* [Listed entries]
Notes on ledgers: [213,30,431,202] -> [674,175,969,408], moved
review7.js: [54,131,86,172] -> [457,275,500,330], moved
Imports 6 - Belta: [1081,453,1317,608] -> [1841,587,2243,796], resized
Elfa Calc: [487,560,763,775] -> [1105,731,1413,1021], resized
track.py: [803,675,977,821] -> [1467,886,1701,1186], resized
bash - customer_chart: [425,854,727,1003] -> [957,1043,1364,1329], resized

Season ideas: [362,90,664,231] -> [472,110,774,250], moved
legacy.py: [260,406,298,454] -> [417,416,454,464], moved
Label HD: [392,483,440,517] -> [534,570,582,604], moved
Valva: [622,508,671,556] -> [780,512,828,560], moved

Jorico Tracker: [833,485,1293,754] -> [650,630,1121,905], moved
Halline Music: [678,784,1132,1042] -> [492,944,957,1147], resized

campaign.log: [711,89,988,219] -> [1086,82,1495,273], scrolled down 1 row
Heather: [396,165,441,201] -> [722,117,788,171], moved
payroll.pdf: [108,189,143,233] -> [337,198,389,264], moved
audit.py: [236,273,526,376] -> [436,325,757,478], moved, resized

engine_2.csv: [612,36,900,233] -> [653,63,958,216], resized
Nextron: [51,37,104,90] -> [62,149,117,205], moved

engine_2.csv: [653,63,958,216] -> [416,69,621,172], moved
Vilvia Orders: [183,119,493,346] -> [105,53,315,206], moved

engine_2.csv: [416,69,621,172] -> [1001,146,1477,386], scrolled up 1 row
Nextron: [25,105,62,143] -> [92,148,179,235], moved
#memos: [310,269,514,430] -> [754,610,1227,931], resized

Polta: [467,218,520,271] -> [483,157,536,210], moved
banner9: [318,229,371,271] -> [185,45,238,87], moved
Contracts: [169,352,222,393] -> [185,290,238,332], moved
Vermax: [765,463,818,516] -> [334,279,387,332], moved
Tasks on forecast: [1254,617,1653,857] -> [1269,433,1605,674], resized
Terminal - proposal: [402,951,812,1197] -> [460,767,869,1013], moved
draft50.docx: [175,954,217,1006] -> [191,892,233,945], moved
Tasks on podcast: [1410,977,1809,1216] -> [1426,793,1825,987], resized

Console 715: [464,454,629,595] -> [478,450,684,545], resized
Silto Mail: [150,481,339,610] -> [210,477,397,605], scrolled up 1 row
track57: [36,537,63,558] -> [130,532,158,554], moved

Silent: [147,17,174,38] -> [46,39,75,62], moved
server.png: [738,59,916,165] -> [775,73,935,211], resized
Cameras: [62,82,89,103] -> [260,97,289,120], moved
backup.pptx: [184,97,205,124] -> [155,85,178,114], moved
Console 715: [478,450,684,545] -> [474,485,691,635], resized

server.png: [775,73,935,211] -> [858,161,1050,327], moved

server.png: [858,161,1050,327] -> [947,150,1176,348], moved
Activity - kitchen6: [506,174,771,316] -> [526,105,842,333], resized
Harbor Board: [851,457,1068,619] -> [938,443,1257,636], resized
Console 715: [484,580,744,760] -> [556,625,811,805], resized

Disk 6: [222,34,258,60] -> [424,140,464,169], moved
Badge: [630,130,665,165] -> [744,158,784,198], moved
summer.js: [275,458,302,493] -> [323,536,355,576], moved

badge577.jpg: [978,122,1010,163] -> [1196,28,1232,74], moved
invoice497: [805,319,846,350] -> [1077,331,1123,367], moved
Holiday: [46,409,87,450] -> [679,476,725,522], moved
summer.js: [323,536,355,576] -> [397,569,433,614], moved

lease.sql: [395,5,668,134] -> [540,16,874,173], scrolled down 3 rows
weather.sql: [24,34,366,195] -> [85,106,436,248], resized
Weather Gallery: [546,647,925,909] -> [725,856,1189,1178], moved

* [Try it] A single number is required: the count of lines in the records that include the string "summer".

* [Exercise output] 2